══ ENTRIES SHOWN ══

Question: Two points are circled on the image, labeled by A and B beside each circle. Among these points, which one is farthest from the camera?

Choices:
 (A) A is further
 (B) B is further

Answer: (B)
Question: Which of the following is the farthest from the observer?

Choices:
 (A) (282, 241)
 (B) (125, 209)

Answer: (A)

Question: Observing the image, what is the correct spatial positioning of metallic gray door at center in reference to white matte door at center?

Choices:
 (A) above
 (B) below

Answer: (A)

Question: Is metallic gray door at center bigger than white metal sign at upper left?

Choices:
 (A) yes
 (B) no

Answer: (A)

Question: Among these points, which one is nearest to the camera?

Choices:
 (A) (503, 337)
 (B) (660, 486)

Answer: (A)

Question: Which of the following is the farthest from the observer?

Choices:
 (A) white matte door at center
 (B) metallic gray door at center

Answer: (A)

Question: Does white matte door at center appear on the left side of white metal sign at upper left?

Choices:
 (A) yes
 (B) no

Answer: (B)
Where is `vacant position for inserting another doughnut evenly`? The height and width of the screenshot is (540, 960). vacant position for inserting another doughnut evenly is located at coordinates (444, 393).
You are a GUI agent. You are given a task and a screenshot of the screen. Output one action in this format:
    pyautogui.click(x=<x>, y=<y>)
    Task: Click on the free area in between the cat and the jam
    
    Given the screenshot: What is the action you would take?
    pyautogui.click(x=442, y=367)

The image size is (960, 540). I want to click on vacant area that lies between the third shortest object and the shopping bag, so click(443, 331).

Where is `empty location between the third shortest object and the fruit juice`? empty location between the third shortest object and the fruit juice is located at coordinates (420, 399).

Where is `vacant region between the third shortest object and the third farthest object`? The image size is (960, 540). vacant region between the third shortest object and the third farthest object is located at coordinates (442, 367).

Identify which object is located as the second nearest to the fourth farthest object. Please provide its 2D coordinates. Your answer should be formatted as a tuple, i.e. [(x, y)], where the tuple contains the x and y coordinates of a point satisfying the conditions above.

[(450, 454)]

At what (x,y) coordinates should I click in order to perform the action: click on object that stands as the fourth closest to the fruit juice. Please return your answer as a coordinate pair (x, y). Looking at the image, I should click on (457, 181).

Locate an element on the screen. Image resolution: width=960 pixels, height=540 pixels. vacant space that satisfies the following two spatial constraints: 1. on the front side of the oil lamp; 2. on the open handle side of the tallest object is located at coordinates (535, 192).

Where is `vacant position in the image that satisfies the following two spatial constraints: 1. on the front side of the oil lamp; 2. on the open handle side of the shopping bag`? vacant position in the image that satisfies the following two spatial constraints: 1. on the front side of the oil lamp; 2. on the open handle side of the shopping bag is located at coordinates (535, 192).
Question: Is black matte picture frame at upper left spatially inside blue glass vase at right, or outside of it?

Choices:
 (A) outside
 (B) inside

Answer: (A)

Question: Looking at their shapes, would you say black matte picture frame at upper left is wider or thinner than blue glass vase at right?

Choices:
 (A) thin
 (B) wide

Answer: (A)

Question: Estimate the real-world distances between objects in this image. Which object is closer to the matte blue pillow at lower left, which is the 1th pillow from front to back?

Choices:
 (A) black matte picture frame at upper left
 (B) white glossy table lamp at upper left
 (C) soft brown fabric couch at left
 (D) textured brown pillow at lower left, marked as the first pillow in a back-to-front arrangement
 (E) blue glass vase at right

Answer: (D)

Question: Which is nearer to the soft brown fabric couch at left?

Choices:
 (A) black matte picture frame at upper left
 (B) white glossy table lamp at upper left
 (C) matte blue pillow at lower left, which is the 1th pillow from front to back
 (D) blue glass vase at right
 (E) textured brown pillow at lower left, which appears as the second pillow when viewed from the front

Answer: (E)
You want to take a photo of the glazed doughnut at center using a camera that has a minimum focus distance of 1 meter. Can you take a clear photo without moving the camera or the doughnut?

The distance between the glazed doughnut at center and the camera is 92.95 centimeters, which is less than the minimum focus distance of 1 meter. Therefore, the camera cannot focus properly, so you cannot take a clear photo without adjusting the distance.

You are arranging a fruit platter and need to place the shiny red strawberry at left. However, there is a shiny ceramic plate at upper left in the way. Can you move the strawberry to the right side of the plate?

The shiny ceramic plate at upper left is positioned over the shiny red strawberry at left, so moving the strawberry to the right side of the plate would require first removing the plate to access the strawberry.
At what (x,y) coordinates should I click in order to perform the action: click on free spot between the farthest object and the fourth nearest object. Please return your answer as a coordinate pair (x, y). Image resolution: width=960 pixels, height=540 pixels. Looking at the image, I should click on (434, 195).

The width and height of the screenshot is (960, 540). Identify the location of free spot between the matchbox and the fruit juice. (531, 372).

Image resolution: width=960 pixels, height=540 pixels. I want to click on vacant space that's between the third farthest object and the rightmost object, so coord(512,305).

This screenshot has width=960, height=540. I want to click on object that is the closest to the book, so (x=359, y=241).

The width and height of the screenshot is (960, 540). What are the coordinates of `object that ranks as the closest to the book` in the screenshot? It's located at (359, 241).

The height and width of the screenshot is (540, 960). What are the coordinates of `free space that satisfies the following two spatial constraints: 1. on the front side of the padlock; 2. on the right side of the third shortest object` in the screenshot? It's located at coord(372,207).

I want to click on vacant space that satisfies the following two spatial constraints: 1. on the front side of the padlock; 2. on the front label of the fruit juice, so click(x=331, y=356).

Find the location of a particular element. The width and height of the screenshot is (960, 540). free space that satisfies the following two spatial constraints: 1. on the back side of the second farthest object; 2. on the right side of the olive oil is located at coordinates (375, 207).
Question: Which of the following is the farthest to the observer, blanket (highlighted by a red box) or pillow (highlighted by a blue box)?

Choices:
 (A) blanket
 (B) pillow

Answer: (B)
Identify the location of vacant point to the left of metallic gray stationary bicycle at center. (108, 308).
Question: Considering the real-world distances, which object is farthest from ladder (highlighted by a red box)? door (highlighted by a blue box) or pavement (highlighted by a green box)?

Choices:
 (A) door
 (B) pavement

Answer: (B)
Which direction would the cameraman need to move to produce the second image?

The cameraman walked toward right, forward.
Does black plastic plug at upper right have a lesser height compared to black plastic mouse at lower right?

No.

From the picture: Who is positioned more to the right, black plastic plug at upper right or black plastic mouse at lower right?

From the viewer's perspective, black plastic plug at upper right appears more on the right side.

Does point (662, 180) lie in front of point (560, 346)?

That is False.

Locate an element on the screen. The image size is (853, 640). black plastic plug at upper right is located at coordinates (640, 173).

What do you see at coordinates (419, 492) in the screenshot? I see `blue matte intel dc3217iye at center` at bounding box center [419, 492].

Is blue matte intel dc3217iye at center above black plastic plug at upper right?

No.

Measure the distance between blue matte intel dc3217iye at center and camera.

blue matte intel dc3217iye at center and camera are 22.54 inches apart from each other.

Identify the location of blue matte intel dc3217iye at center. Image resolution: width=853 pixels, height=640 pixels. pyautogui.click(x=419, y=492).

═══

→ **EXERCISE**
From the lines above, pull out each one that contains the word "shopping" and copy it.

→ **COMPLETE OUTPUT**
The image size is (960, 540). I want to click on vacant area that lies between the third shortest object and the shopping bag, so click(443, 331).
Where is `vacant position in the image that satisfies the following two spatial constraints: 1. on the front side of the oil lamp; 2. on the open handle side of the shopping bag`? vacant position in the image that satisfies the following two spatial constraints: 1. on the front side of the oil lamp; 2. on the open handle side of the shopping bag is located at coordinates (535, 192).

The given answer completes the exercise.